Exercise description:
Where the line with "C1: 470nF (GND, VIN) -> 470nF (+12V, GND)" appears below, start writing out lines exactly, and finish with the line with "R2: 1.2k (W25, W50) -> 1.2k (+9V, W25)", which is included; write out nothing else.

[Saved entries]

◇ ◇ ◇

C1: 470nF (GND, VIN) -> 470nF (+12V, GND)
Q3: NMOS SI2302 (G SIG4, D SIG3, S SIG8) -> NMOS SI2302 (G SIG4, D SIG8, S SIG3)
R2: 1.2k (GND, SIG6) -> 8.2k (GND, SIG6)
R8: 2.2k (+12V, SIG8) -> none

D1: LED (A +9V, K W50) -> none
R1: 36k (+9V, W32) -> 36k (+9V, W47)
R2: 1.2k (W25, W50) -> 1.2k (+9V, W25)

◇ ◇ ◇

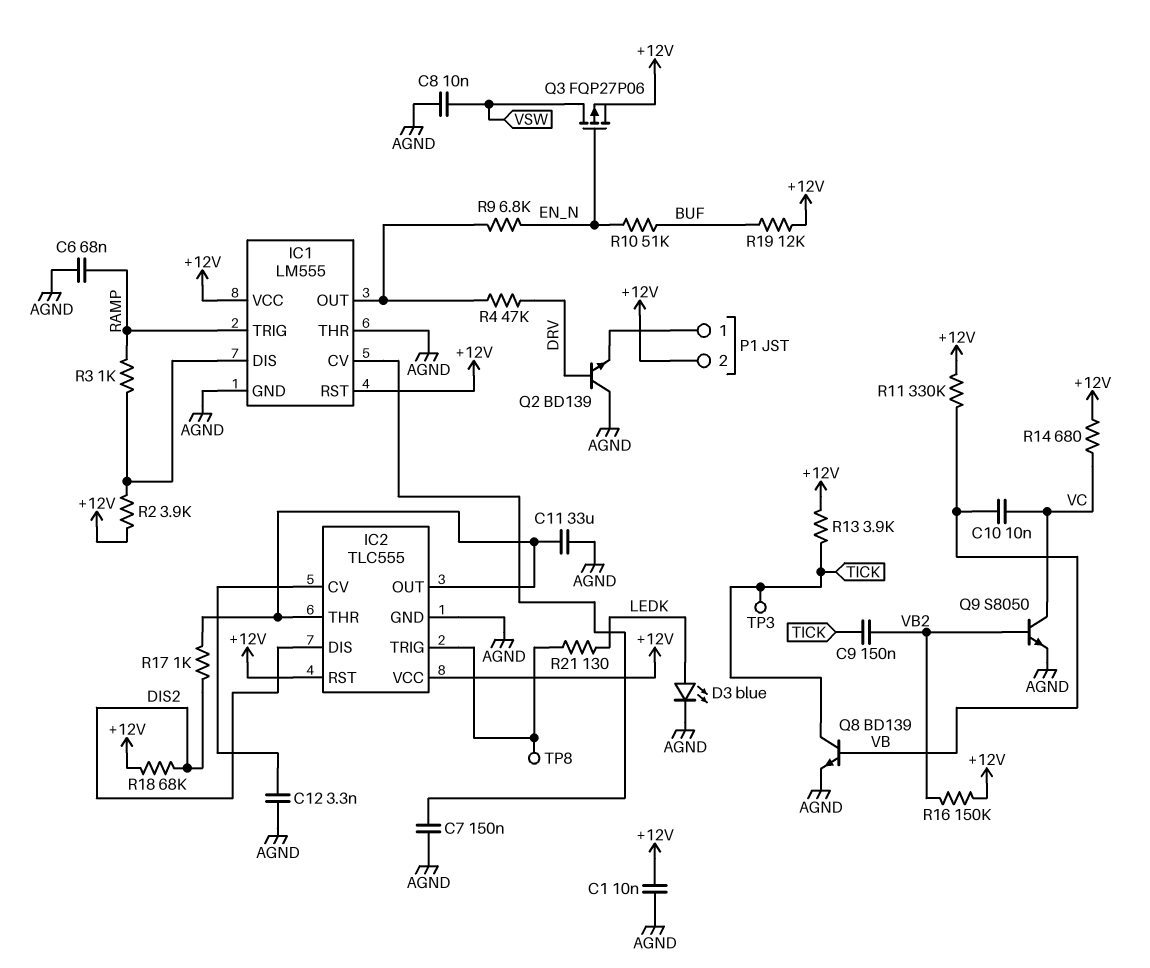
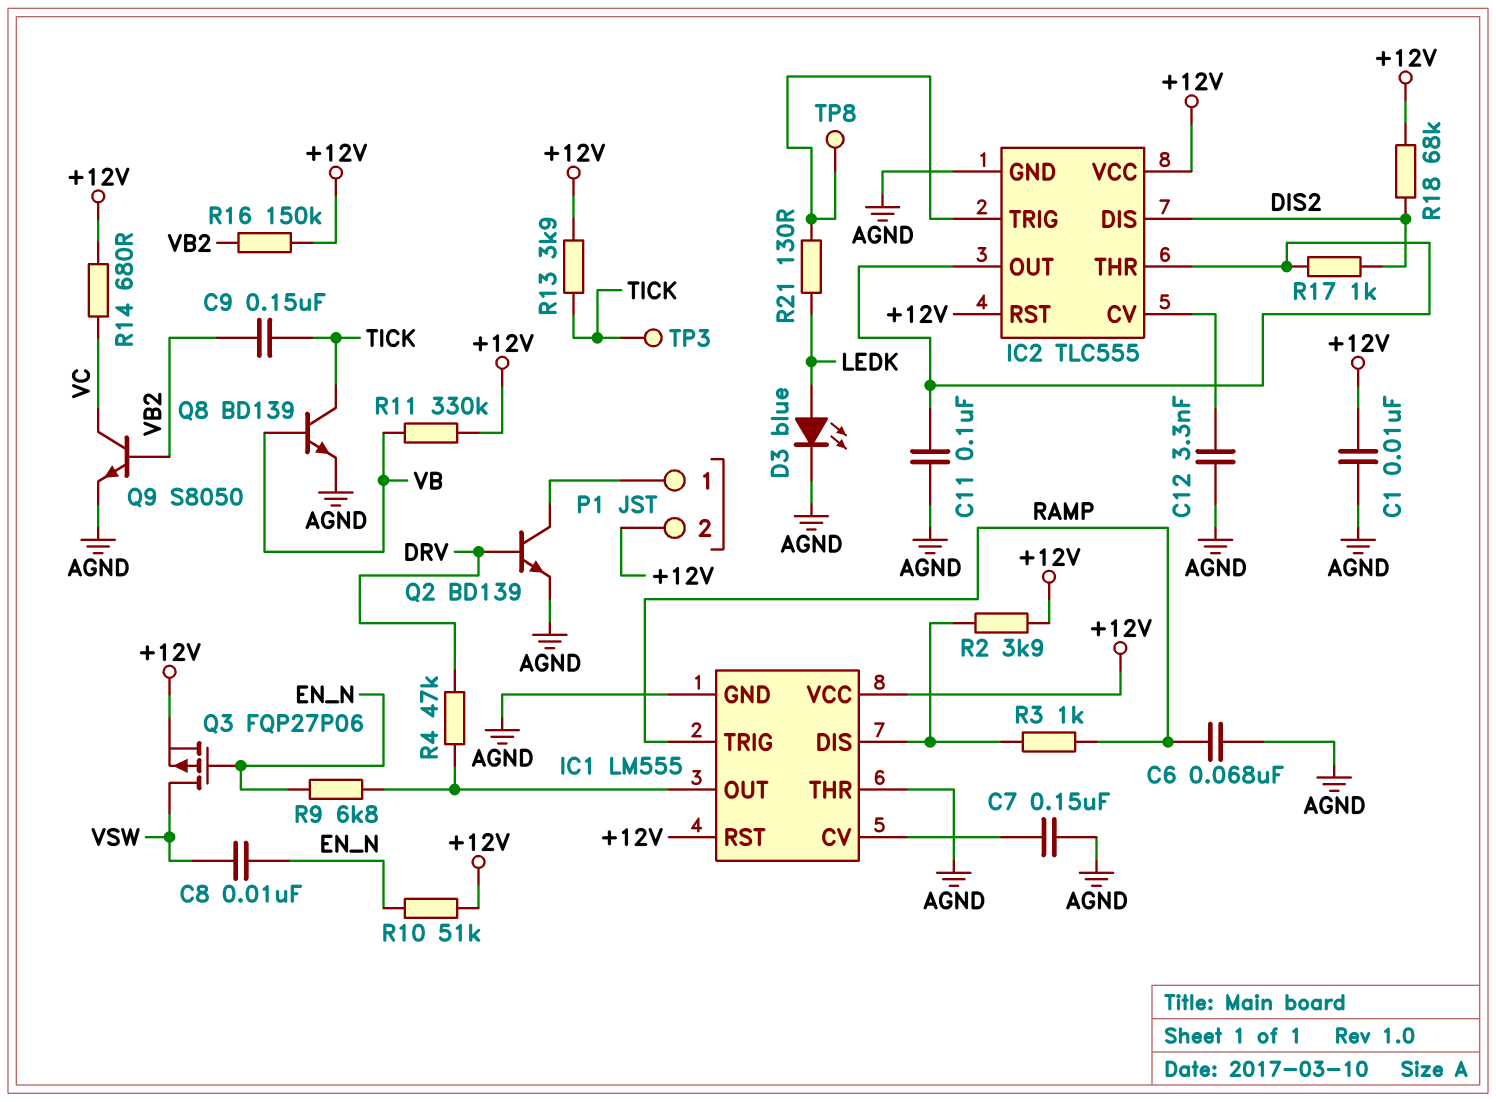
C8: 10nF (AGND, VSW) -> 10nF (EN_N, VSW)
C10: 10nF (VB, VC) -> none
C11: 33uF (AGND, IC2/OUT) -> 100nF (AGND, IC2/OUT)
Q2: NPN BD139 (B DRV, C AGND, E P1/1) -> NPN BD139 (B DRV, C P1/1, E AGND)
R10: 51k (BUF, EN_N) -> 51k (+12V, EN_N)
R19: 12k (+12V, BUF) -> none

◇ ◇ ◇

Solution to the problem:
C1: 470nF (GND, VIN) -> 470nF (+12V, GND)
Q3: NMOS SI2302 (G SIG4, D SIG3, S SIG8) -> NMOS SI2302 (G SIG4, D SIG8, S SIG3)
R2: 1.2k (GND, SIG6) -> 8.2k (GND, SIG6)
R8: 2.2k (+12V, SIG8) -> none

D1: LED (A +9V, K W50) -> none
R1: 36k (+9V, W32) -> 36k (+9V, W47)
R2: 1.2k (W25, W50) -> 1.2k (+9V, W25)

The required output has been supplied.